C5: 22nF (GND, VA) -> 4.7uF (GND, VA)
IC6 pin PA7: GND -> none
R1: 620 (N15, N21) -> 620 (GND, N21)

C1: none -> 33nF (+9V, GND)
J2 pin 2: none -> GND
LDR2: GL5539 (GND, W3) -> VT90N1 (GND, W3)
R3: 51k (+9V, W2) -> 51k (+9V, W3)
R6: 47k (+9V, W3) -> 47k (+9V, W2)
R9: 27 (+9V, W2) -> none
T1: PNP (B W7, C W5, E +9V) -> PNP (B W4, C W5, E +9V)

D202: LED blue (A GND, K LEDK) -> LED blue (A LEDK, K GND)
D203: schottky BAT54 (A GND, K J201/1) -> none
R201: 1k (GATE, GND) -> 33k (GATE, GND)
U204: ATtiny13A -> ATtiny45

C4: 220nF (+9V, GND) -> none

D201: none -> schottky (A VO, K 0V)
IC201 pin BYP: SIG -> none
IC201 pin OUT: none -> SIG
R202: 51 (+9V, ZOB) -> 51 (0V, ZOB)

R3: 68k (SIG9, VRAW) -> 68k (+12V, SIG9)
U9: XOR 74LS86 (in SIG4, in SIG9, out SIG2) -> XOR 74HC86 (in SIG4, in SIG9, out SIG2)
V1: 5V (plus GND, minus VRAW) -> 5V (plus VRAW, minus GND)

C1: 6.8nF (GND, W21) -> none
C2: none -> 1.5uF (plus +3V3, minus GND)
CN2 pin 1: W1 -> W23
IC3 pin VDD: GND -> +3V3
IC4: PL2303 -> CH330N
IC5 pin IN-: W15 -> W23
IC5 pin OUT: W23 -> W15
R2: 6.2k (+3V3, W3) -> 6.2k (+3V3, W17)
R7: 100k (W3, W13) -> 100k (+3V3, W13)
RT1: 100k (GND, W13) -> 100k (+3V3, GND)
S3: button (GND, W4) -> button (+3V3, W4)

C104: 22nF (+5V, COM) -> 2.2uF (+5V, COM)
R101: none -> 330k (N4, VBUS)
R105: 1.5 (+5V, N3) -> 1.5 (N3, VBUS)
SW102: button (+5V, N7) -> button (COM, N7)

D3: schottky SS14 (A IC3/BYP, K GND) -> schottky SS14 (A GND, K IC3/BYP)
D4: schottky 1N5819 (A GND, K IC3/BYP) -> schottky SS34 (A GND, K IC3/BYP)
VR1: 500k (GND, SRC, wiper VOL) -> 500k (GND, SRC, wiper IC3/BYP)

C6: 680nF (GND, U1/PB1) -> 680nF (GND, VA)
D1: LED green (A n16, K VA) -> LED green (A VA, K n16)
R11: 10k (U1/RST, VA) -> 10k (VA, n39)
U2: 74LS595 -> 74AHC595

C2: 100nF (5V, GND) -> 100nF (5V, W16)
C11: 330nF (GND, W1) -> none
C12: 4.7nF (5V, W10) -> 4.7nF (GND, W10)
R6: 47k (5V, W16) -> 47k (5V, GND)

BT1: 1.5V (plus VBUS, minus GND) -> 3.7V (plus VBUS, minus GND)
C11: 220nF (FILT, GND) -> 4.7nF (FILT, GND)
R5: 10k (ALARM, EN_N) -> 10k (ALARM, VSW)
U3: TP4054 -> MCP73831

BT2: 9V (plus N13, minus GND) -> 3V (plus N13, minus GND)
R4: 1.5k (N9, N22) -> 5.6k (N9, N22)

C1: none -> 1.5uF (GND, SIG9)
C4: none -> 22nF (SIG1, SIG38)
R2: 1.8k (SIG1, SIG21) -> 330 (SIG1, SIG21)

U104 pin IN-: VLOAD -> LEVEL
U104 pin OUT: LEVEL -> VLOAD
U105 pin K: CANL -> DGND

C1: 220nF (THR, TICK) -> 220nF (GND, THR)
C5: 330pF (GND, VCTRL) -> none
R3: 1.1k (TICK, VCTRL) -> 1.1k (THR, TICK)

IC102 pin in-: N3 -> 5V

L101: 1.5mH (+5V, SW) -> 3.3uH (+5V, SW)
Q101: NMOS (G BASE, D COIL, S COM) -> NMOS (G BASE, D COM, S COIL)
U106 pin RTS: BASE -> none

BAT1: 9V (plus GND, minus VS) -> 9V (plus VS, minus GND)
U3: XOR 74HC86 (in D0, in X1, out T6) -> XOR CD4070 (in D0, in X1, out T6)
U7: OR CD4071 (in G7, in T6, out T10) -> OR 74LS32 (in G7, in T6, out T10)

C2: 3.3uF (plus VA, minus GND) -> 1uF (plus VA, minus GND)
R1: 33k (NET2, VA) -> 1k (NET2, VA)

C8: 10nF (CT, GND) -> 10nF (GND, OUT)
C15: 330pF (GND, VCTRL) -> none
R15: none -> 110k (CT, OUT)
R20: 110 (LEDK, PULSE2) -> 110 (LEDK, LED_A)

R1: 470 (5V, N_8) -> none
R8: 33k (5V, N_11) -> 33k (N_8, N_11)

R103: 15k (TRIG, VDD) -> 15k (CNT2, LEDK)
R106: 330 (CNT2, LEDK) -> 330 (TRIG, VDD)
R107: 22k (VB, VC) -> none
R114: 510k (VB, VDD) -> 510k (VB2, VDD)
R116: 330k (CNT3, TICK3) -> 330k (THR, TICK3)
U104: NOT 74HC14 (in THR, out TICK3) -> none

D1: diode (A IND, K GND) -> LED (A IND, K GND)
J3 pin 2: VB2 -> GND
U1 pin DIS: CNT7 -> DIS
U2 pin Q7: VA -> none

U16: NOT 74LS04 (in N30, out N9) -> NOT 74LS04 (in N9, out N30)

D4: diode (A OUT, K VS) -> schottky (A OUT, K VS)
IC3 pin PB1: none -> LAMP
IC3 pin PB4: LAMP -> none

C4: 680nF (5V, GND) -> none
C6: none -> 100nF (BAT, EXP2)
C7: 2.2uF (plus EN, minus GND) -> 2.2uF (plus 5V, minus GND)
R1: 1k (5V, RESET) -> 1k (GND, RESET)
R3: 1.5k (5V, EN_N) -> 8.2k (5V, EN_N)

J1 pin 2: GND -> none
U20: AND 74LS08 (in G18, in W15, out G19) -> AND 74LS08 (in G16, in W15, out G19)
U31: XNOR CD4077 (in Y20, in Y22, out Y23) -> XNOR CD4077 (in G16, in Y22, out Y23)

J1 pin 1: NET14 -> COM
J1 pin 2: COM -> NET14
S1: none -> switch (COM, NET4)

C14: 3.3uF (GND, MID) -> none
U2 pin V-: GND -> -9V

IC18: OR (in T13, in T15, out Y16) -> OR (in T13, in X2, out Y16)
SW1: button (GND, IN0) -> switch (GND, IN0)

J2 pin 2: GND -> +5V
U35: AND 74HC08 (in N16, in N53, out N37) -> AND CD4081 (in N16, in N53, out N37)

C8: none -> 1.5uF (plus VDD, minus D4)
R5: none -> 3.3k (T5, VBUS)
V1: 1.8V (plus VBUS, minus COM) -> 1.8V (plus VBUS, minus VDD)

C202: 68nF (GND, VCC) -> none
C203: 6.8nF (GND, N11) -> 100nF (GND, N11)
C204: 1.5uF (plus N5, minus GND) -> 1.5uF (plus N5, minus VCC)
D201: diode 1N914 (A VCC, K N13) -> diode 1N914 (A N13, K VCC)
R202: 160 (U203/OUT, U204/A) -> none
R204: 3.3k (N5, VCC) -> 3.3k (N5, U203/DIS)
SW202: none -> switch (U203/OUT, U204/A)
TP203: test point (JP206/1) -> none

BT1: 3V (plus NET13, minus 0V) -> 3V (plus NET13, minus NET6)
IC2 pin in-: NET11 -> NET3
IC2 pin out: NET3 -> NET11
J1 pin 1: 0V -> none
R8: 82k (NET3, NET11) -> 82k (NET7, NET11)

Problem statement :: Would you restate word for word every line from the one holding "IC18: OR (in" to the end of the entries, both ends included?

Problem solution ::
IC18: OR (in T13, in T15, out Y16) -> OR (in T13, in X2, out Y16)
SW1: button (GND, IN0) -> switch (GND, IN0)

J2 pin 2: GND -> +5V
U35: AND 74HC08 (in N16, in N53, out N37) -> AND CD4081 (in N16, in N53, out N37)

C8: none -> 1.5uF (plus VDD, minus D4)
R5: none -> 3.3k (T5, VBUS)
V1: 1.8V (plus VBUS, minus COM) -> 1.8V (plus VBUS, minus VDD)

C202: 68nF (GND, VCC) -> none
C203: 6.8nF (GND, N11) -> 100nF (GND, N11)
C204: 1.5uF (plus N5, minus GND) -> 1.5uF (plus N5, minus VCC)
D201: diode 1N914 (A VCC, K N13) -> diode 1N914 (A N13, K VCC)
R202: 160 (U203/OUT, U204/A) -> none
R204: 3.3k (N5, VCC) -> 3.3k (N5, U203/DIS)
SW202: none -> switch (U203/OUT, U204/A)
TP203: test point (JP206/1) -> none

BT1: 3V (plus NET13, minus 0V) -> 3V (plus NET13, minus NET6)
IC2 pin in-: NET11 -> NET3
IC2 pin out: NET3 -> NET11
J1 pin 1: 0V -> none
R8: 82k (NET3, NET11) -> 82k (NET7, NET11)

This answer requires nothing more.